### Goal of the exercise
Exactly as written, transcribe the lines that run from the one containing "(580, 357) = (323, 276): none -> grey shoe" to the end of the records below.

### Task material
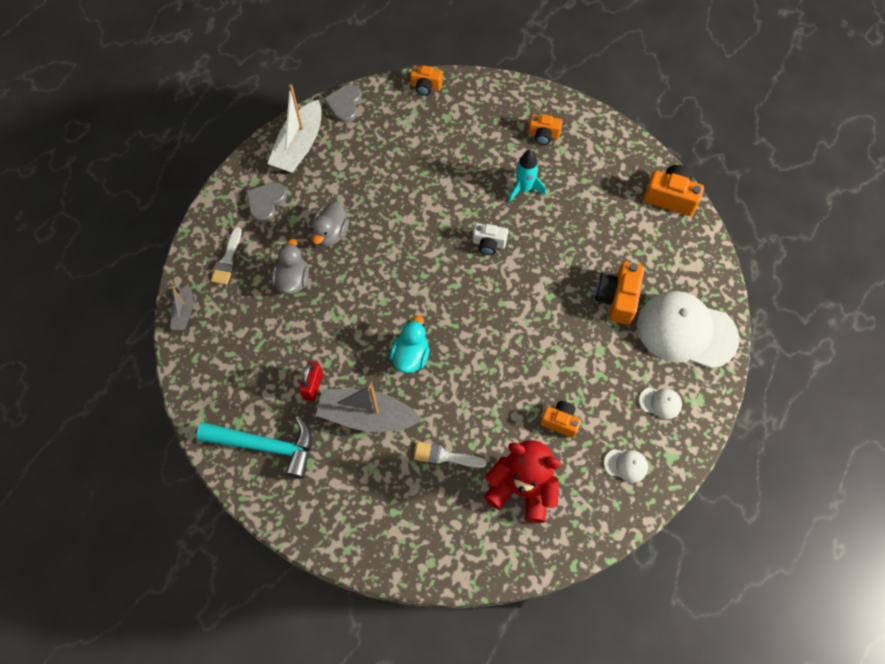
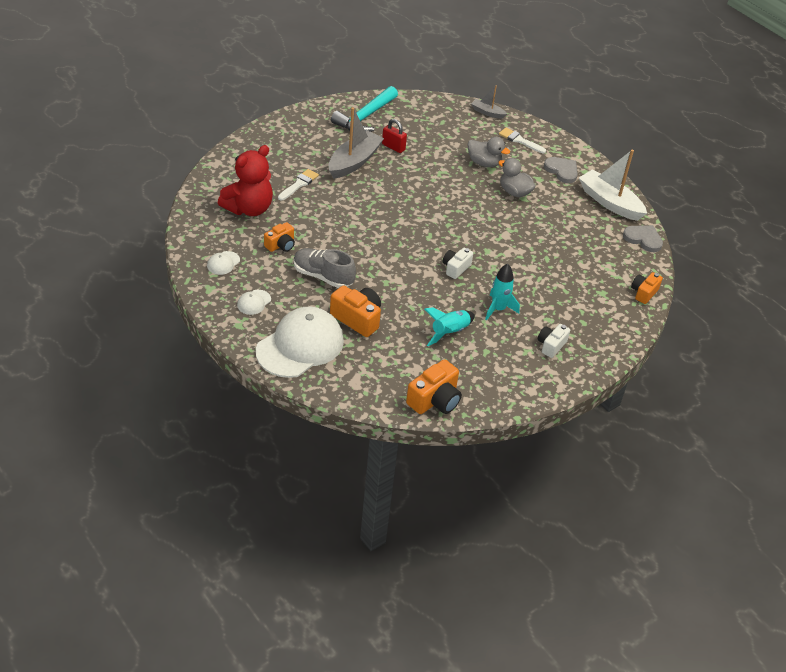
camera: 110 degrees right, 20 degrees down
(411, 356) = (385, 195): turquoise duck -> none
(543, 135) = (551, 345): orange camera -> white camera
(580, 357) = (323, 276): none -> grey shoe
(581, 216) = (449, 332): none -> turquoise rocket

### Reply to the task
(580, 357) = (323, 276): none -> grey shoe
(581, 216) = (449, 332): none -> turquoise rocket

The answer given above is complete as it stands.